*** AVAILABLE DATA Section Begins ***

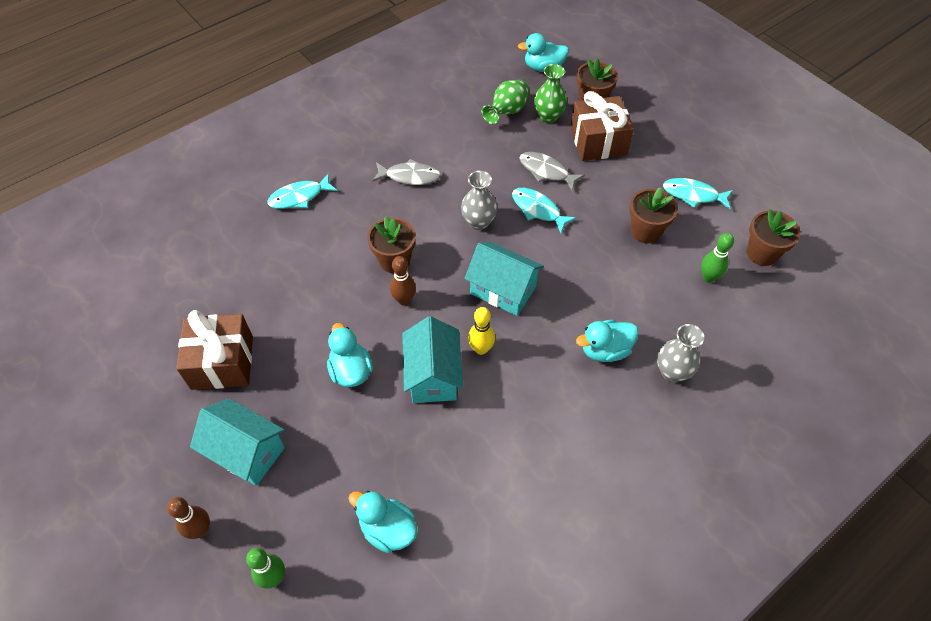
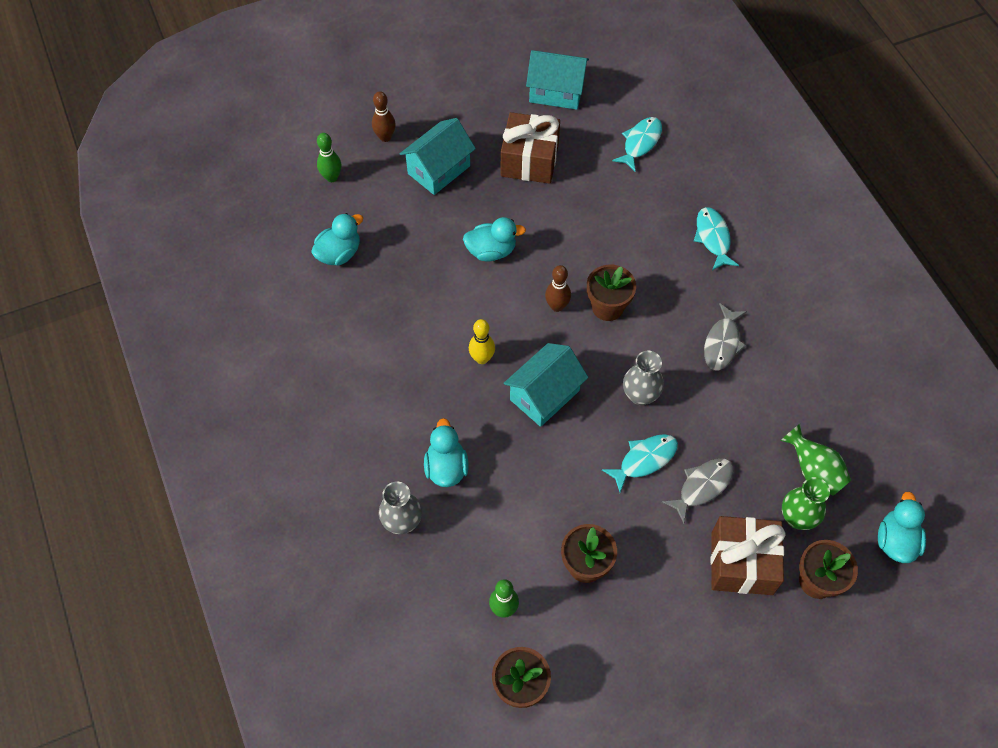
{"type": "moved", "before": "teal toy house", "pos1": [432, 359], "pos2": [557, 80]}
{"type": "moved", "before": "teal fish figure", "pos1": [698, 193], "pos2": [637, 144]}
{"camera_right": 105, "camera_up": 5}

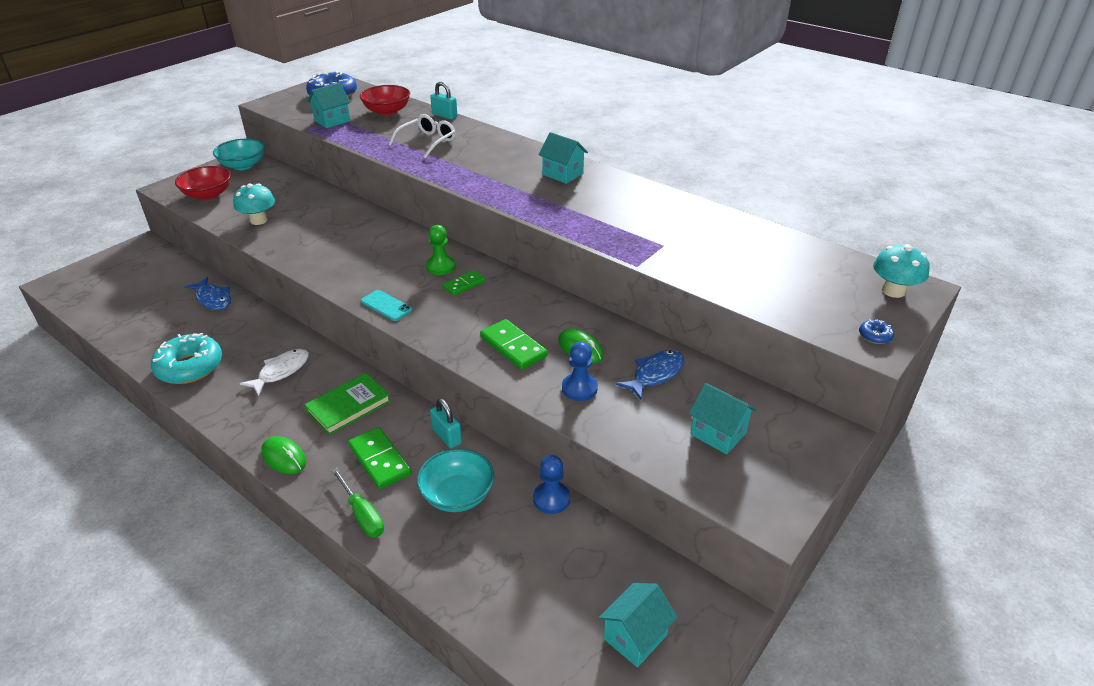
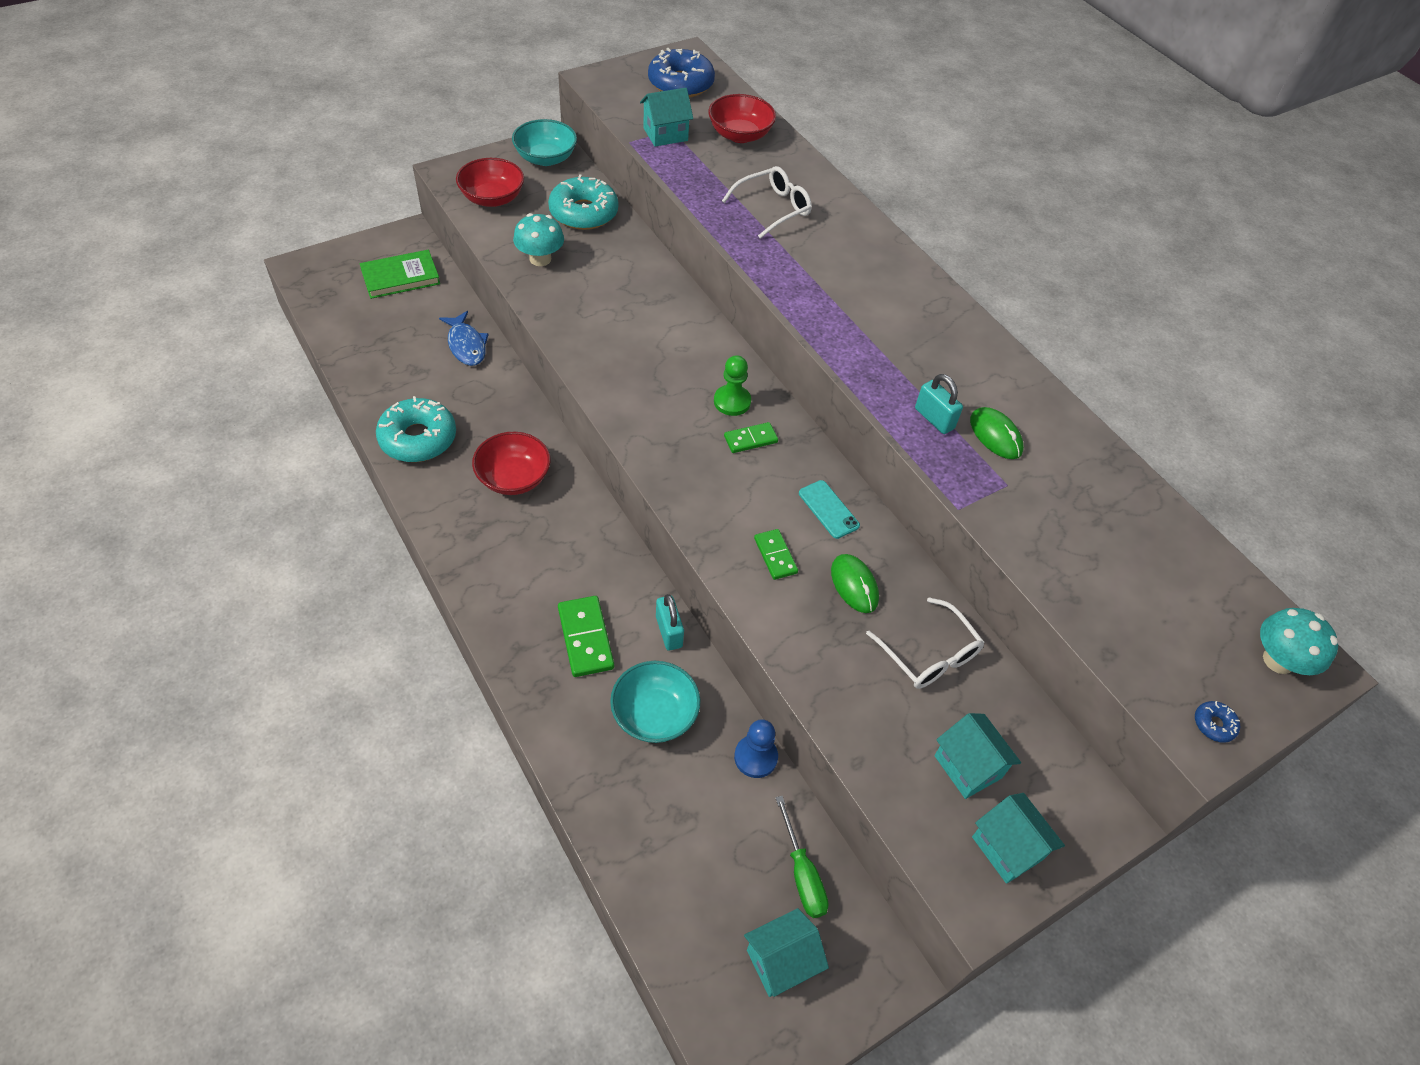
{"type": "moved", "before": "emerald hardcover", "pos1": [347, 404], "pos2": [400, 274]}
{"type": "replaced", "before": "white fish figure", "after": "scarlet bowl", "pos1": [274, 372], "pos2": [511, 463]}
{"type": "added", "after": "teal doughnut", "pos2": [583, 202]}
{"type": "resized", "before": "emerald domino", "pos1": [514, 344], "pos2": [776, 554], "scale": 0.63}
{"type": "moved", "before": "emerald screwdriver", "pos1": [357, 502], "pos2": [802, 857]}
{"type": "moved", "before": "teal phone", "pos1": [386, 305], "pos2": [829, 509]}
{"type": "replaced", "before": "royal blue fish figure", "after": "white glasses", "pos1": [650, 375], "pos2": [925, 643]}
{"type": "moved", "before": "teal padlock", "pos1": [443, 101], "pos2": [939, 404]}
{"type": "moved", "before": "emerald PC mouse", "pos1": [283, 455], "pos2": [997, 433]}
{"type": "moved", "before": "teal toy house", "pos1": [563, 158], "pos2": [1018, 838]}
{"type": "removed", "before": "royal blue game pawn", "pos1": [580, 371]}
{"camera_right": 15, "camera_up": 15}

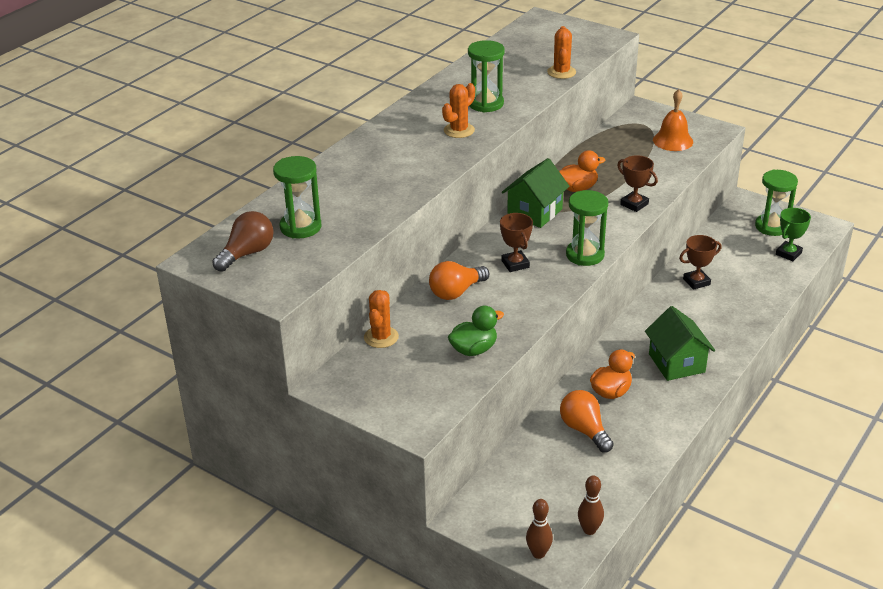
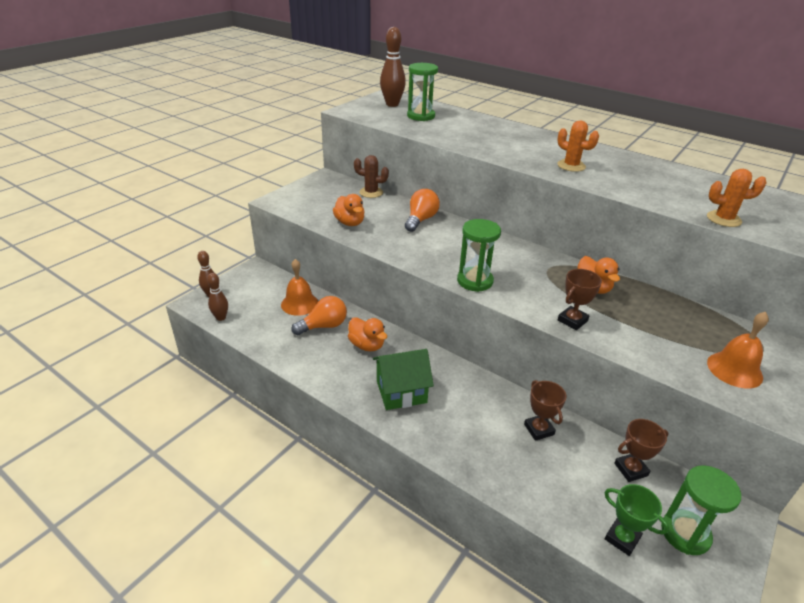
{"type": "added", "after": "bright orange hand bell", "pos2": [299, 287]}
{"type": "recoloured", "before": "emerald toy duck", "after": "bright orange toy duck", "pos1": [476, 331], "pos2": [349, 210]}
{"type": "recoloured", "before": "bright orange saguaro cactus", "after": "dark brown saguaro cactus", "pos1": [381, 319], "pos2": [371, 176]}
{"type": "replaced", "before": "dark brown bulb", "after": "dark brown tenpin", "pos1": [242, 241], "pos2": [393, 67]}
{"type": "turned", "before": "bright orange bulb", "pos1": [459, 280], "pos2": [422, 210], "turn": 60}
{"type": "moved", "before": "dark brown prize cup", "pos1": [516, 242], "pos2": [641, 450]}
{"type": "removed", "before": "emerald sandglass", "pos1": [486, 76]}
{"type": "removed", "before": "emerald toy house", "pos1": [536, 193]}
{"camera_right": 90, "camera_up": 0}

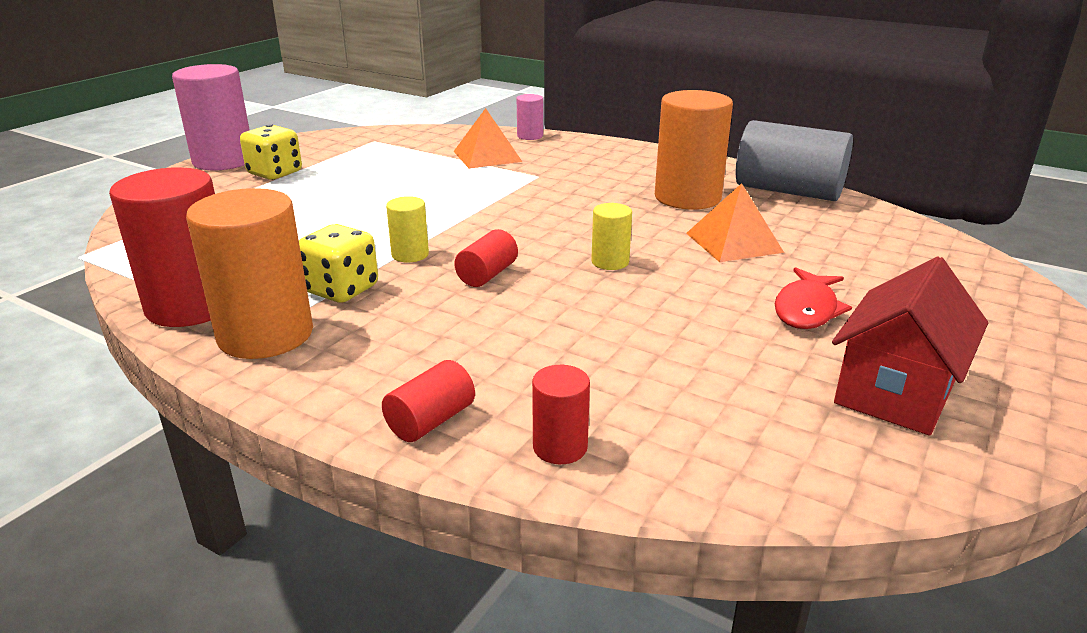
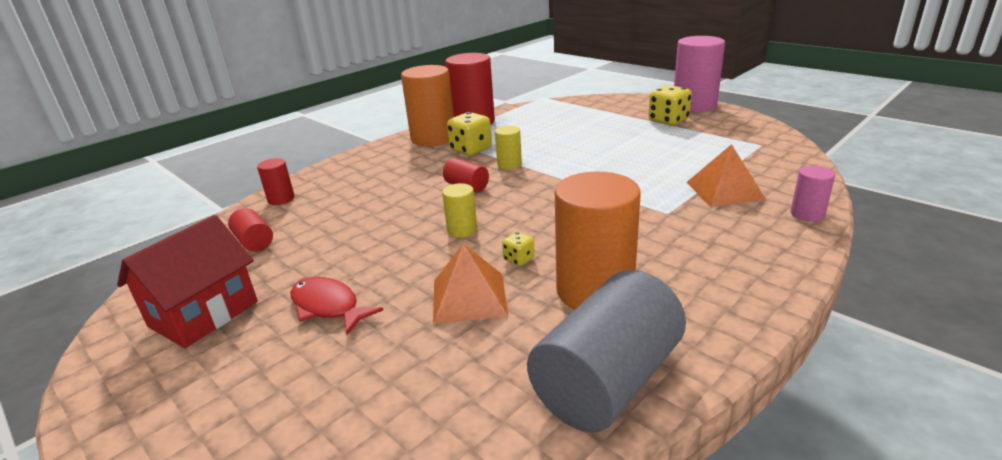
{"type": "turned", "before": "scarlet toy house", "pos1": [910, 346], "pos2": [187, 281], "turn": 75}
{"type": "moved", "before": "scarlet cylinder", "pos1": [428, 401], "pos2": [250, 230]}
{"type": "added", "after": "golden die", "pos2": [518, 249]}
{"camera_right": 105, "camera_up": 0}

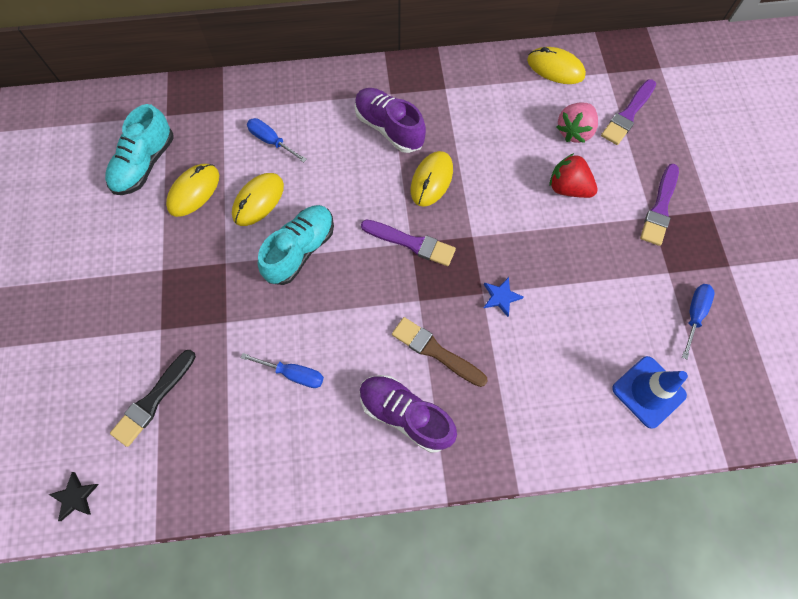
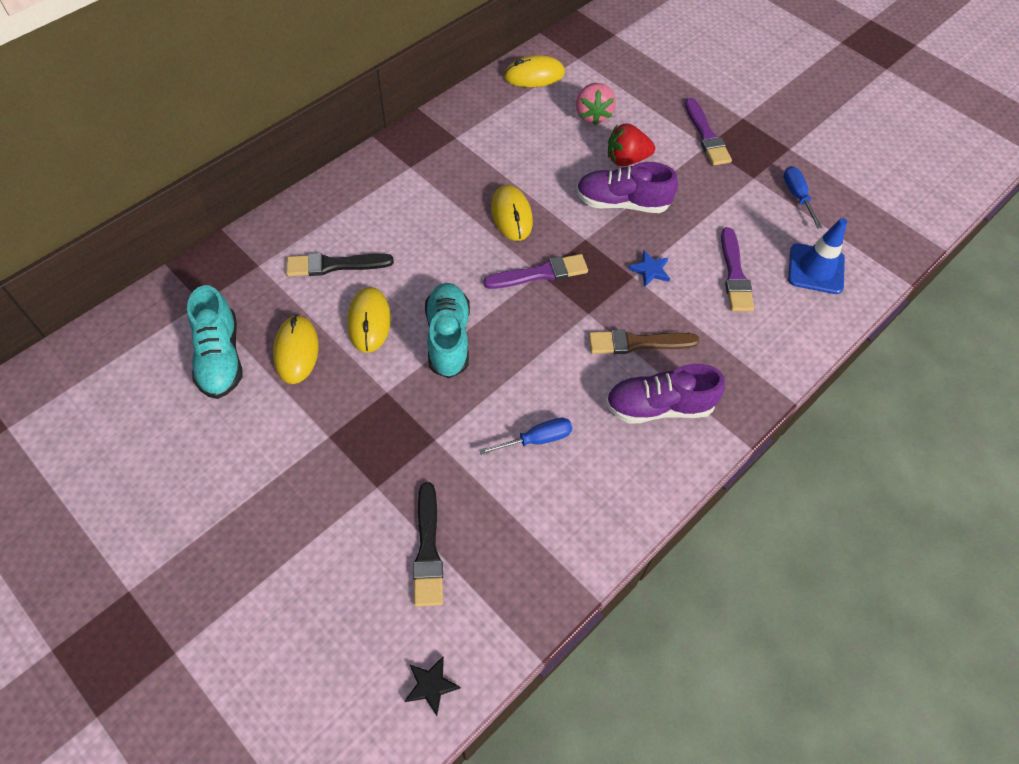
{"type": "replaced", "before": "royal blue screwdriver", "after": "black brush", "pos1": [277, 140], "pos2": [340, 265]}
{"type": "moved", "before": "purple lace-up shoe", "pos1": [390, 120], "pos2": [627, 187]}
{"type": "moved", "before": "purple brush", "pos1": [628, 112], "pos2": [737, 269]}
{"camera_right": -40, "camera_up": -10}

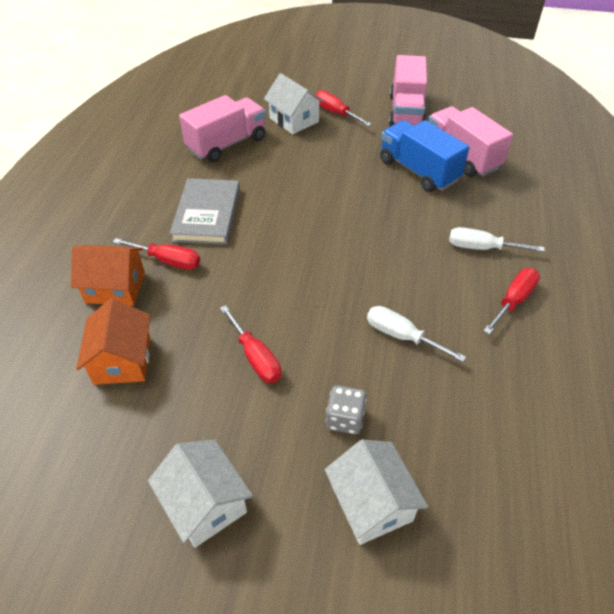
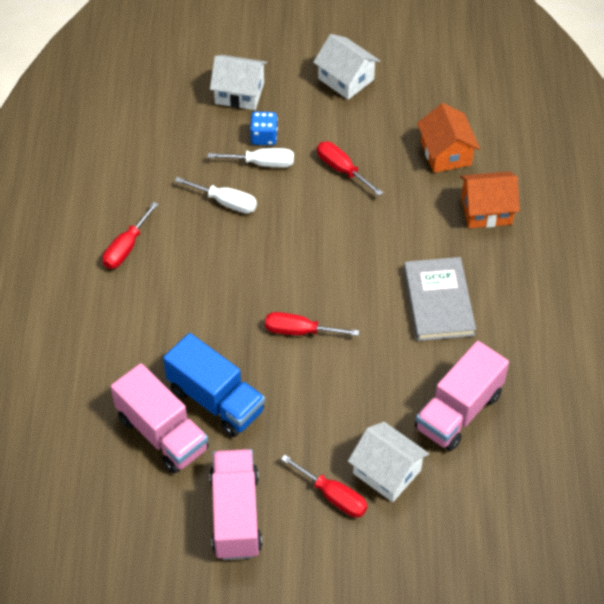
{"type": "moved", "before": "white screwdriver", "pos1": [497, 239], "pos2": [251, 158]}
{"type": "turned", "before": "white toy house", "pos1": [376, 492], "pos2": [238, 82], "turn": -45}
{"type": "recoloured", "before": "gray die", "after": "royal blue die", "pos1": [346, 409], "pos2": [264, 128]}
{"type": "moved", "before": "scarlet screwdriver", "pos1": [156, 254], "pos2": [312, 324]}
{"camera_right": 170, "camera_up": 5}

*** AVAILABLE DATA Section Ends ***

• EXERCISE BRIEF
The data above should be returned in full, exactly as written, apart from its images.

• TASK ANSWER
{"type": "moved", "before": "teal toy house", "pos1": [432, 359], "pos2": [557, 80]}
{"type": "moved", "before": "teal fish figure", "pos1": [698, 193], "pos2": [637, 144]}
{"camera_right": 105, "camera_up": 5}

{"type": "moved", "before": "emerald hardcover", "pos1": [347, 404], "pos2": [400, 274]}
{"type": "replaced", "before": "white fish figure", "after": "scarlet bowl", "pos1": [274, 372], "pos2": [511, 463]}
{"type": "added", "after": "teal doughnut", "pos2": [583, 202]}
{"type": "resized", "before": "emerald domino", "pos1": [514, 344], "pos2": [776, 554], "scale": 0.63}
{"type": "moved", "before": "emerald screwdriver", "pos1": [357, 502], "pos2": [802, 857]}
{"type": "moved", "before": "teal phone", "pos1": [386, 305], "pos2": [829, 509]}
{"type": "replaced", "before": "royal blue fish figure", "after": "white glasses", "pos1": [650, 375], "pos2": [925, 643]}
{"type": "moved", "before": "teal padlock", "pos1": [443, 101], "pos2": [939, 404]}
{"type": "moved", "before": "emerald PC mouse", "pos1": [283, 455], "pos2": [997, 433]}
{"type": "moved", "before": "teal toy house", "pos1": [563, 158], "pos2": [1018, 838]}
{"type": "removed", "before": "royal blue game pawn", "pos1": [580, 371]}
{"camera_right": 15, "camera_up": 15}

{"type": "added", "after": "bright orange hand bell", "pos2": [299, 287]}
{"type": "recoloured", "before": "emerald toy duck", "after": "bright orange toy duck", "pos1": [476, 331], "pos2": [349, 210]}
{"type": "recoloured", "before": "bright orange saguaro cactus", "after": "dark brown saguaro cactus", "pos1": [381, 319], "pos2": [371, 176]}
{"type": "replaced", "before": "dark brown bulb", "after": "dark brown tenpin", "pos1": [242, 241], "pos2": [393, 67]}
{"type": "turned", "before": "bright orange bulb", "pos1": [459, 280], "pos2": [422, 210], "turn": 60}
{"type": "moved", "before": "dark brown prize cup", "pos1": [516, 242], "pos2": [641, 450]}
{"type": "removed", "before": "emerald sandglass", "pos1": [486, 76]}
{"type": "removed", "before": "emerald toy house", "pos1": [536, 193]}
{"camera_right": 90, "camera_up": 0}

{"type": "turned", "before": "scarlet toy house", "pos1": [910, 346], "pos2": [187, 281], "turn": 75}
{"type": "moved", "before": "scarlet cylinder", "pos1": [428, 401], "pos2": [250, 230]}
{"type": "added", "after": "golden die", "pos2": [518, 249]}
{"camera_right": 105, "camera_up": 0}

{"type": "replaced", "before": "royal blue screwdriver", "after": "black brush", "pos1": [277, 140], "pos2": [340, 265]}
{"type": "moved", "before": "purple lace-up shoe", "pos1": [390, 120], "pos2": [627, 187]}
{"type": "moved", "before": "purple brush", "pos1": [628, 112], "pos2": [737, 269]}
{"camera_right": -40, "camera_up": -10}

{"type": "moved", "before": "white screwdriver", "pos1": [497, 239], "pos2": [251, 158]}
{"type": "turned", "before": "white toy house", "pos1": [376, 492], "pos2": [238, 82], "turn": -45}
{"type": "recoloured", "before": "gray die", "after": "royal blue die", "pos1": [346, 409], "pos2": [264, 128]}
{"type": "moved", "before": "scarlet screwdriver", "pos1": [156, 254], "pos2": [312, 324]}
{"camera_right": 170, "camera_up": 5}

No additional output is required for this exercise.